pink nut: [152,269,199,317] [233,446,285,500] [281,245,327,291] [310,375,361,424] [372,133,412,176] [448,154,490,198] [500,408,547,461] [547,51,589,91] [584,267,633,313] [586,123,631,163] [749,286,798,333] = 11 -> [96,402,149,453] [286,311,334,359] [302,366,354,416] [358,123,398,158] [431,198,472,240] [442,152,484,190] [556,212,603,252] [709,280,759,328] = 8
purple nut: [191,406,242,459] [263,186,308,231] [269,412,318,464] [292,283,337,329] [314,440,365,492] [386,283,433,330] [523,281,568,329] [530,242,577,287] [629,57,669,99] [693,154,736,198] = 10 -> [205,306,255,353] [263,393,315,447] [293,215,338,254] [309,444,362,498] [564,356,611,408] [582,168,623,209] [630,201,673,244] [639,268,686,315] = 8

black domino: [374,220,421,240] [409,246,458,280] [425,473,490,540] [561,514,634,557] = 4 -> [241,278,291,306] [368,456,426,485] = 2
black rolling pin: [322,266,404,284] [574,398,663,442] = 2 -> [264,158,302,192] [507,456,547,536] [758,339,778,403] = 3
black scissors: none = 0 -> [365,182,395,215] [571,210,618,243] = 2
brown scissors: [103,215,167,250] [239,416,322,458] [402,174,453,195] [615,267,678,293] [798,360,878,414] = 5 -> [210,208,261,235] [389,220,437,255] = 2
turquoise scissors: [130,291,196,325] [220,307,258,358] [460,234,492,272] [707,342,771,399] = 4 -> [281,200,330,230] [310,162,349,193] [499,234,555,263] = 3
------------------------------------------------------------
[WHAT NEEDS TO BE DONE] Everything in the listing above should be printed again exactly.

[ANSWER TO THE EXERCISE]
pink nut: [152,269,199,317] [233,446,285,500] [281,245,327,291] [310,375,361,424] [372,133,412,176] [448,154,490,198] [500,408,547,461] [547,51,589,91] [584,267,633,313] [586,123,631,163] [749,286,798,333] = 11 -> [96,402,149,453] [286,311,334,359] [302,366,354,416] [358,123,398,158] [431,198,472,240] [442,152,484,190] [556,212,603,252] [709,280,759,328] = 8
purple nut: [191,406,242,459] [263,186,308,231] [269,412,318,464] [292,283,337,329] [314,440,365,492] [386,283,433,330] [523,281,568,329] [530,242,577,287] [629,57,669,99] [693,154,736,198] = 10 -> [205,306,255,353] [263,393,315,447] [293,215,338,254] [309,444,362,498] [564,356,611,408] [582,168,623,209] [630,201,673,244] [639,268,686,315] = 8

black domino: [374,220,421,240] [409,246,458,280] [425,473,490,540] [561,514,634,557] = 4 -> [241,278,291,306] [368,456,426,485] = 2
black rolling pin: [322,266,404,284] [574,398,663,442] = 2 -> [264,158,302,192] [507,456,547,536] [758,339,778,403] = 3
black scissors: none = 0 -> [365,182,395,215] [571,210,618,243] = 2
brown scissors: [103,215,167,250] [239,416,322,458] [402,174,453,195] [615,267,678,293] [798,360,878,414] = 5 -> [210,208,261,235] [389,220,437,255] = 2
turquoise scissors: [130,291,196,325] [220,307,258,358] [460,234,492,272] [707,342,771,399] = 4 -> [281,200,330,230] [310,162,349,193] [499,234,555,263] = 3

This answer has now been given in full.